Task details:
Retype the entries exactly, but skip the pictures.

Provided records:

>>>

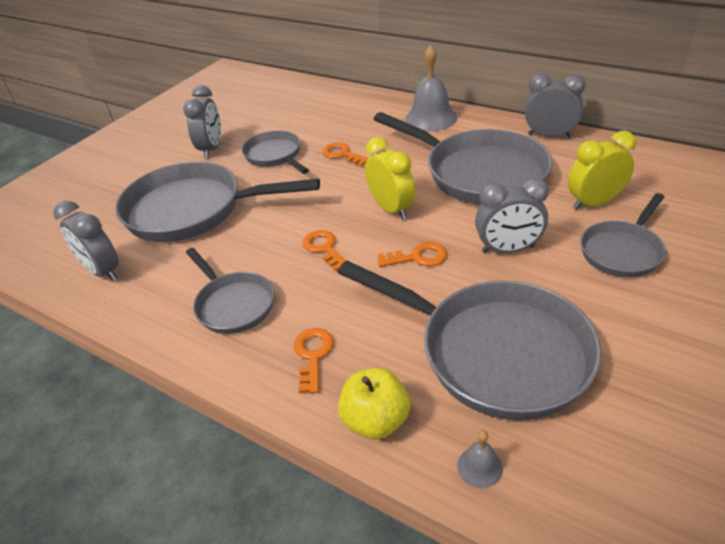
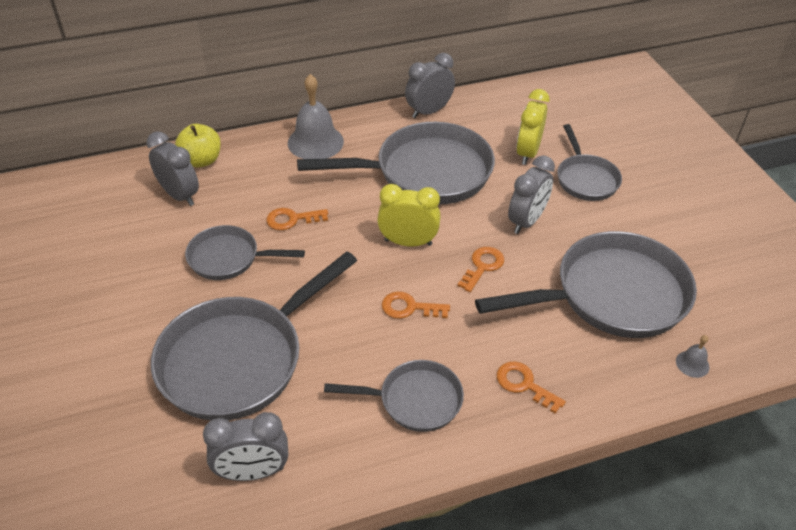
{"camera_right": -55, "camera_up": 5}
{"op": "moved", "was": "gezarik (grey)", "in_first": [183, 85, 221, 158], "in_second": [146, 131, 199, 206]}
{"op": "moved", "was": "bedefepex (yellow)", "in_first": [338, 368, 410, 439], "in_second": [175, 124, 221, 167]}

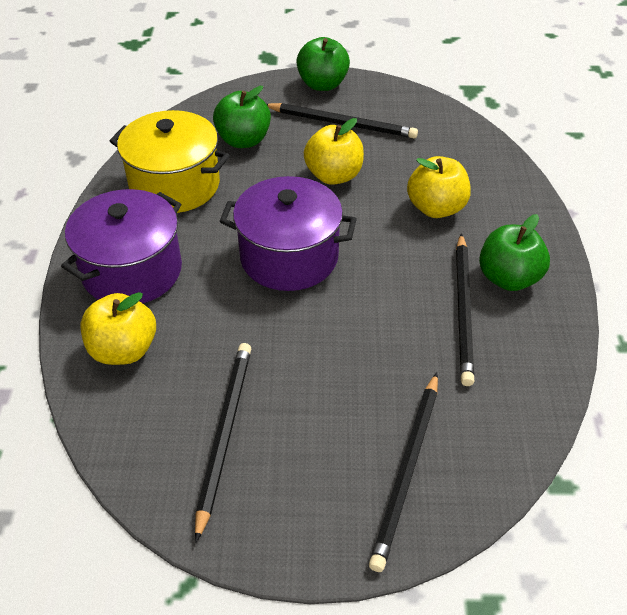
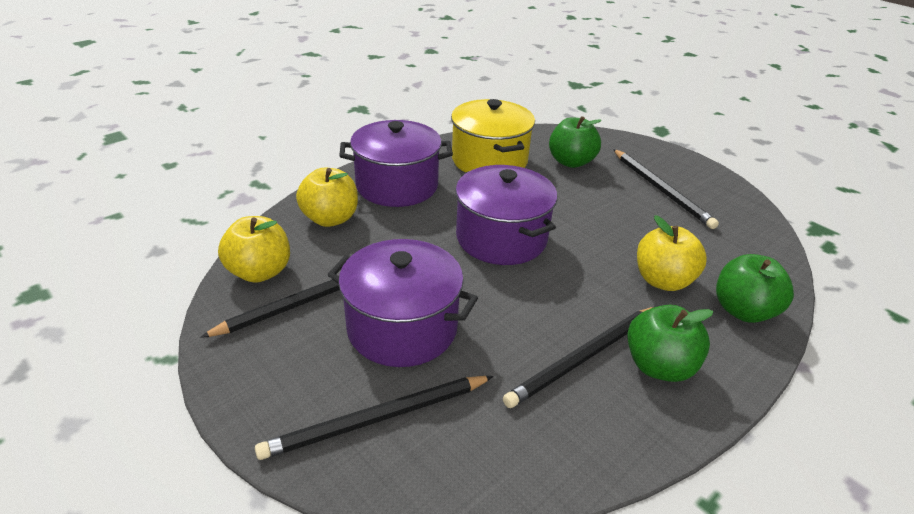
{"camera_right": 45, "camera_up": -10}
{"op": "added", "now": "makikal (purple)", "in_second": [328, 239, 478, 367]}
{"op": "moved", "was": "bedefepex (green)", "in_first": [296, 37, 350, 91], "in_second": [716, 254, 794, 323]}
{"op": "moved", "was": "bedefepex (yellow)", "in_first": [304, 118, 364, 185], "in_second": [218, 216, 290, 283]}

<<<

Finished task:
{"camera_right": -55, "camera_up": 5}
{"op": "moved", "was": "gezarik (grey)", "in_first": [183, 85, 221, 158], "in_second": [146, 131, 199, 206]}
{"op": "moved", "was": "bedefepex (yellow)", "in_first": [338, 368, 410, 439], "in_second": [175, 124, 221, 167]}

{"camera_right": 45, "camera_up": -10}
{"op": "added", "now": "makikal (purple)", "in_second": [328, 239, 478, 367]}
{"op": "moved", "was": "bedefepex (green)", "in_first": [296, 37, 350, 91], "in_second": [716, 254, 794, 323]}
{"op": "moved", "was": "bedefepex (yellow)", "in_first": [304, 118, 364, 185], "in_second": [218, 216, 290, 283]}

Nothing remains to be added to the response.